#### RECORDS ####
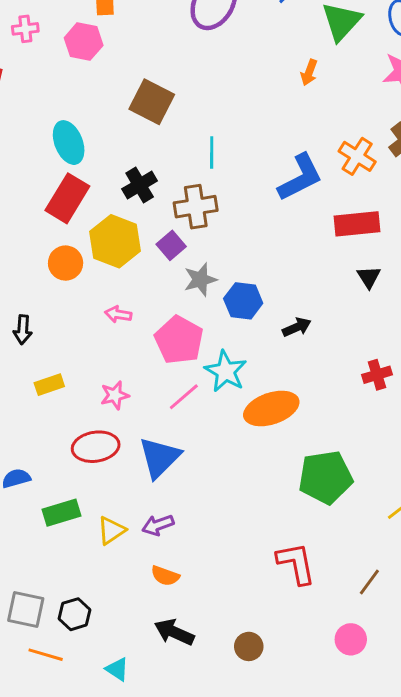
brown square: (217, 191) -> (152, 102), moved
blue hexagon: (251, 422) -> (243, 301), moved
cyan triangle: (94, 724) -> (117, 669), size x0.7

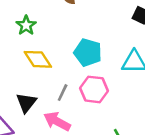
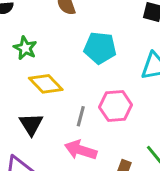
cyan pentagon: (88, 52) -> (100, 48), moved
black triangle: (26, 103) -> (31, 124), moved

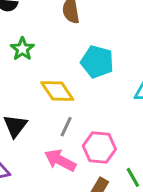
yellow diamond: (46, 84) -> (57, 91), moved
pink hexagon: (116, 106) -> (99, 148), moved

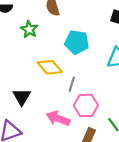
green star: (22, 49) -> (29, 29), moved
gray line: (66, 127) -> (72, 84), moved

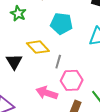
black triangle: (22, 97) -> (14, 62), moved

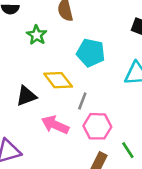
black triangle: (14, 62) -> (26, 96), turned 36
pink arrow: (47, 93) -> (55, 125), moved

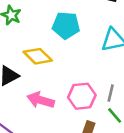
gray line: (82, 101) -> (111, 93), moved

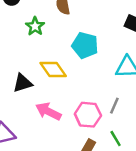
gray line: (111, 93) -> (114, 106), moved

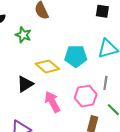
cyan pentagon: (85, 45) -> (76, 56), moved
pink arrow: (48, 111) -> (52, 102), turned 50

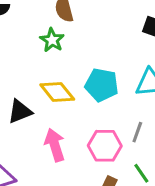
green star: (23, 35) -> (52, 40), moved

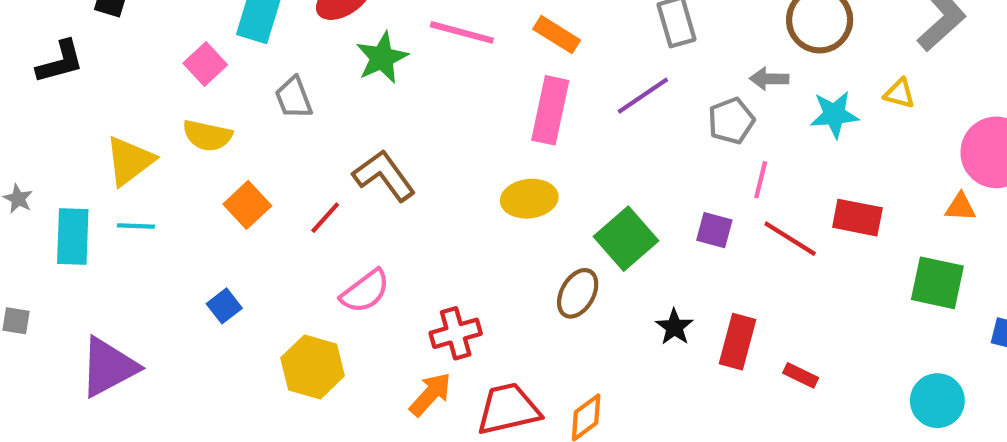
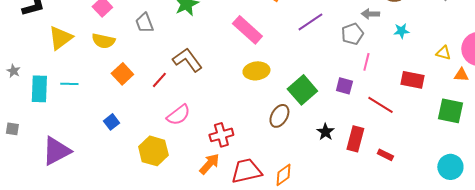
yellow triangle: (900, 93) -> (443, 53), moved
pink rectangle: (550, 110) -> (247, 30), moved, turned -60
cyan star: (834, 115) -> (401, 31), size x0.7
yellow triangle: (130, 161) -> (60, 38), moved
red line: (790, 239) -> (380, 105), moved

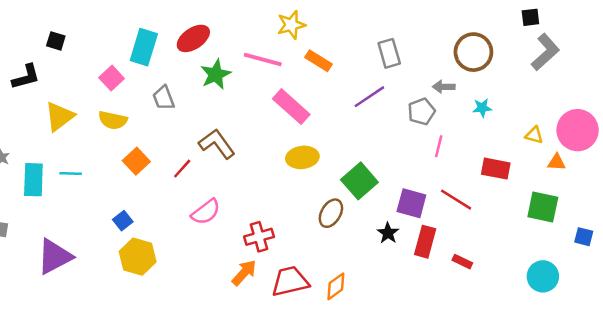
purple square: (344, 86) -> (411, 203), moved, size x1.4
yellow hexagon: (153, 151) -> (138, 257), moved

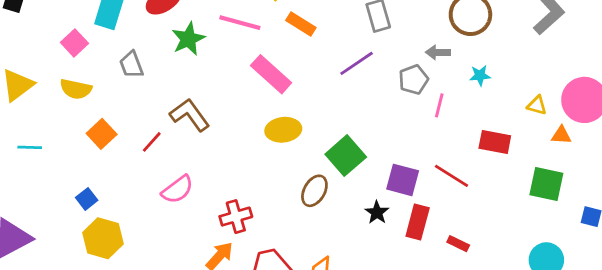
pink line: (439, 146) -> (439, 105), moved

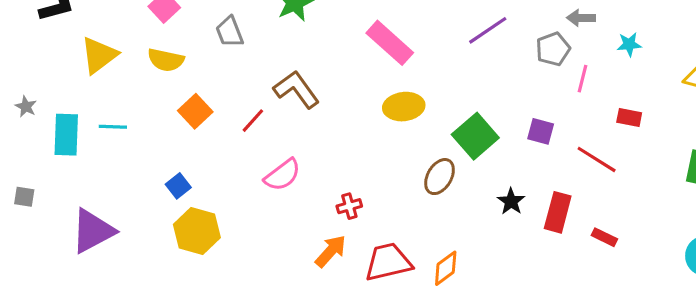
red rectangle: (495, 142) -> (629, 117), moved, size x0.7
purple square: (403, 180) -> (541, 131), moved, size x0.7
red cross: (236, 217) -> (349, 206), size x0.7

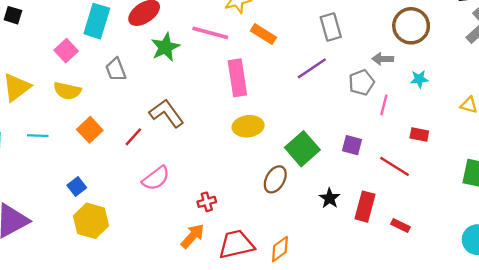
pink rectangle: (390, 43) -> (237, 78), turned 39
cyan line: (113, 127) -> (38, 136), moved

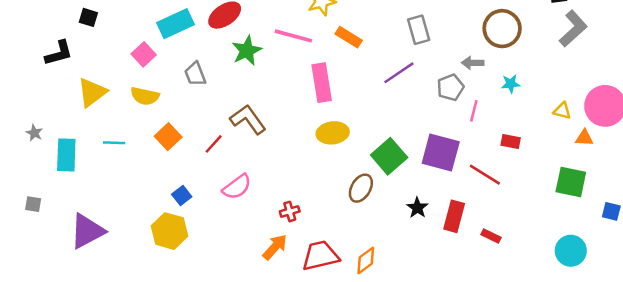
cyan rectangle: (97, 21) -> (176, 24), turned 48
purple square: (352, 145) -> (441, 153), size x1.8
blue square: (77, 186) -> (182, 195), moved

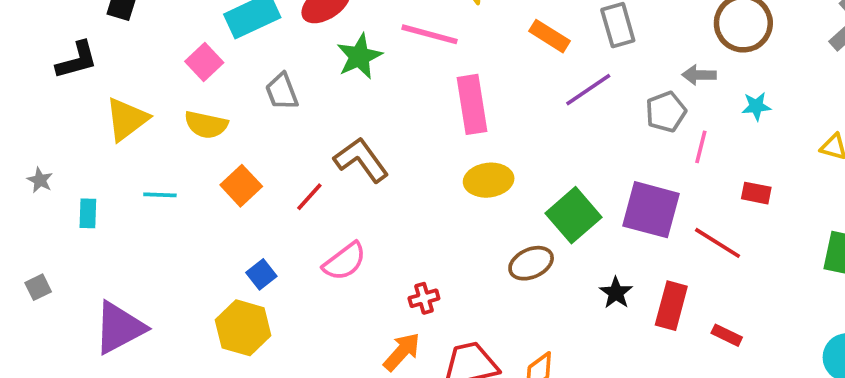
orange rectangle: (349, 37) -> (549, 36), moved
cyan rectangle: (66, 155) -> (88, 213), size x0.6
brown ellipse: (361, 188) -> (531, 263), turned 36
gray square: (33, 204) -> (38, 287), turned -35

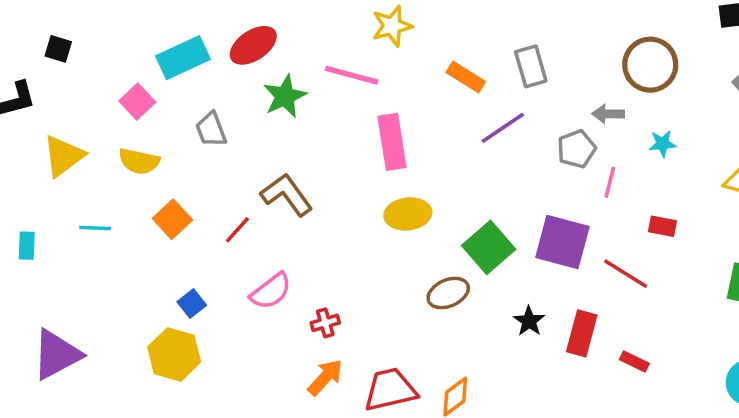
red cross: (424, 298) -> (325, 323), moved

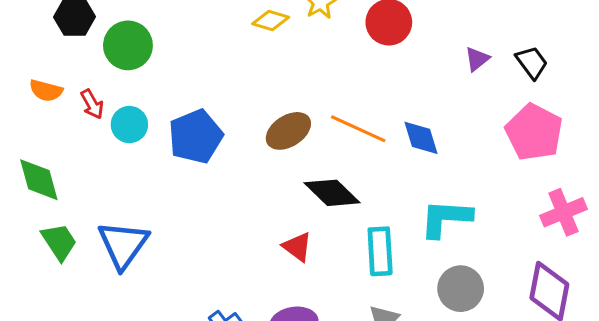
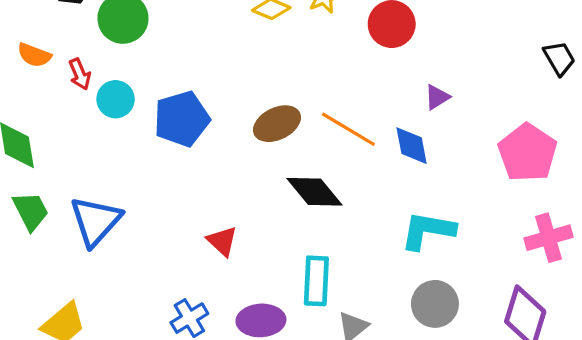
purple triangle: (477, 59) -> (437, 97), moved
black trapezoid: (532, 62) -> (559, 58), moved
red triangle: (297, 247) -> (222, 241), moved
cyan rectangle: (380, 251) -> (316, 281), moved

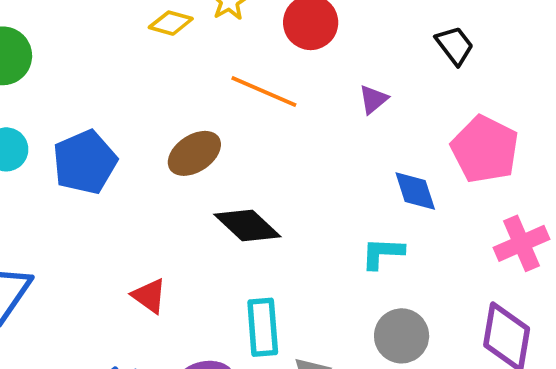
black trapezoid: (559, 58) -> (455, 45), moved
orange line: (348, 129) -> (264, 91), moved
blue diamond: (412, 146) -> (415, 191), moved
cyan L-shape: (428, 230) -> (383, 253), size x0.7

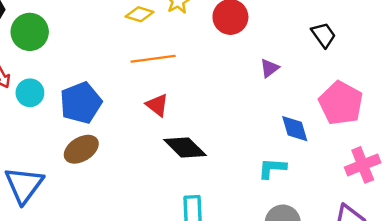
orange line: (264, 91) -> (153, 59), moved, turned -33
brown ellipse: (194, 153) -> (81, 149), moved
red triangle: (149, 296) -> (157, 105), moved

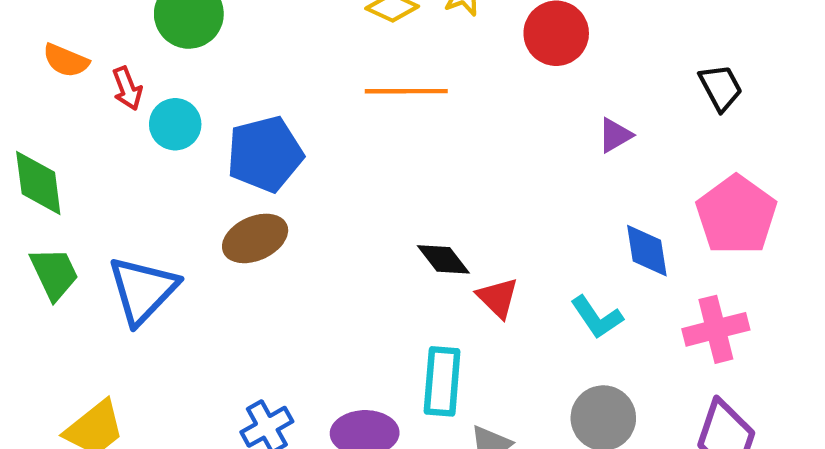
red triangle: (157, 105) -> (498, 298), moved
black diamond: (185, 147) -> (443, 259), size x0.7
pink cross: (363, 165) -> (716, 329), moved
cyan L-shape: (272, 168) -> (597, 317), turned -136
####
TASK TO CARRY OUT: Copy out all lines of the material containing the word "cross".

SOLUTION TO THE EXERCISE:
red cross: (236, 217) -> (349, 206), size x0.7
red cross: (424, 298) -> (325, 323), moved
pink cross: (363, 165) -> (716, 329), moved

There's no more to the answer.